### ACTIVITY
If an entry holds a picture, drop the picture but restate the entry word for word.
● ● ● ● ●
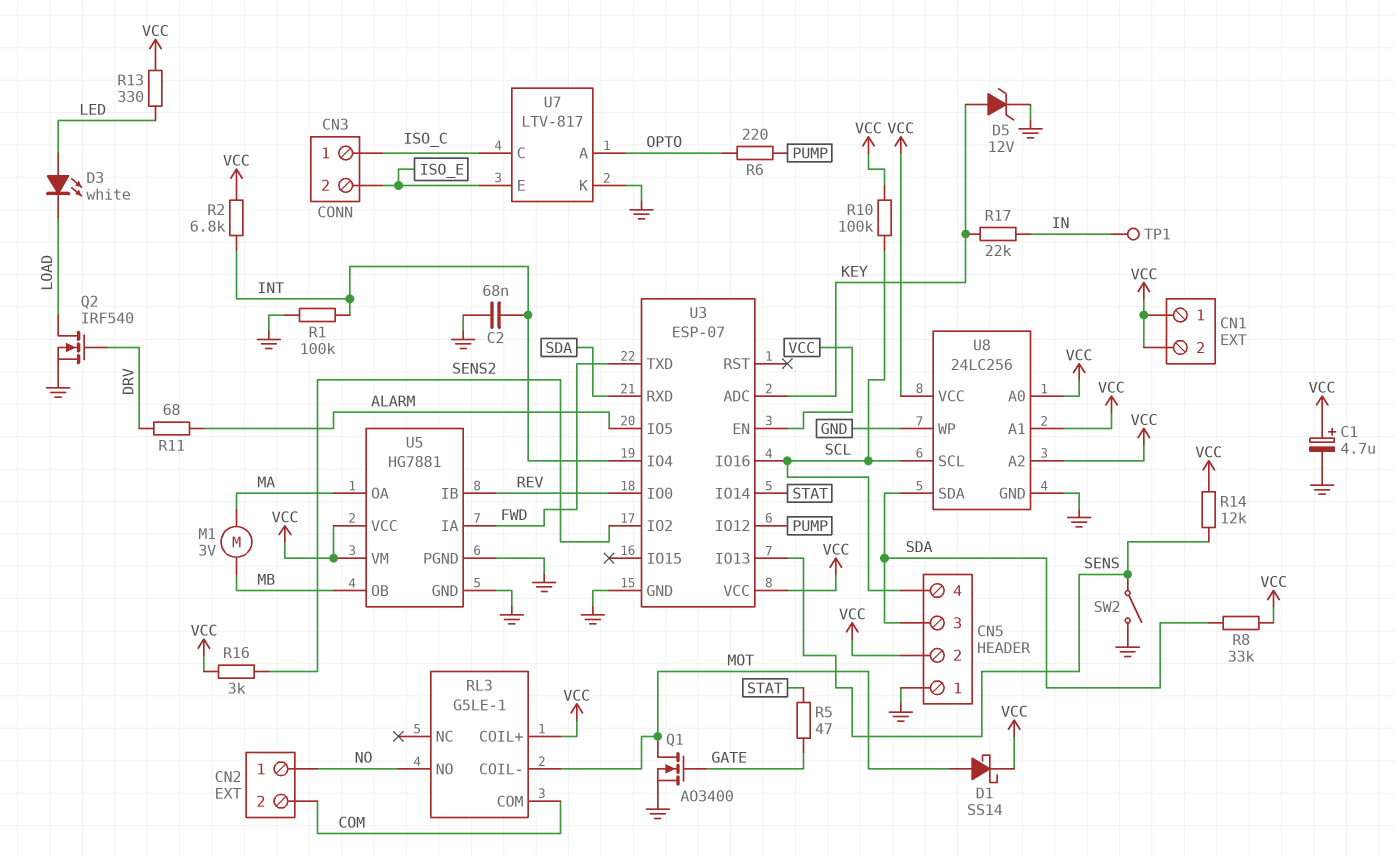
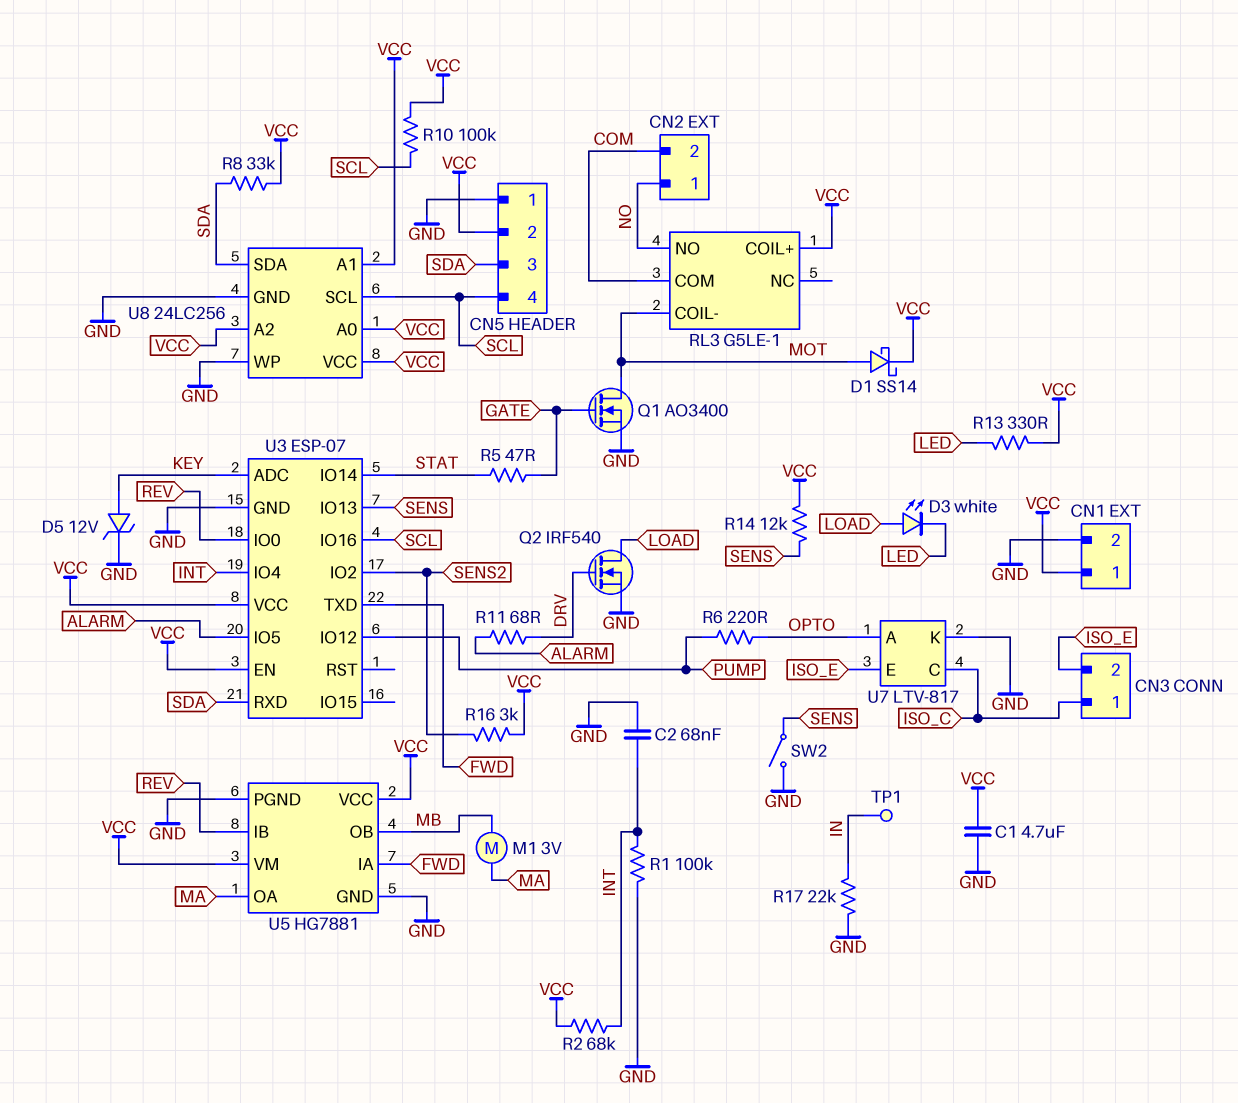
C1: 4.7uF (plus VCC, minus GND) -> 4.7uF (GND, VCC)
CN1 pin 2: VCC -> GND
D3: LED white (A LED, K LOAD) -> LED white (A LOAD, K LED)
R2: 6.8k (INT, VCC) -> 68k (INT, VCC)
R17: 22k (IN, KEY) -> 22k (GND, IN)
● ● ● ● ●
### YOUR RESPONSE
C1: 4.7uF (plus VCC, minus GND) -> 4.7uF (GND, VCC)
CN1 pin 2: VCC -> GND
D3: LED white (A LED, K LOAD) -> LED white (A LOAD, K LED)
R2: 6.8k (INT, VCC) -> 68k (INT, VCC)
R17: 22k (IN, KEY) -> 22k (GND, IN)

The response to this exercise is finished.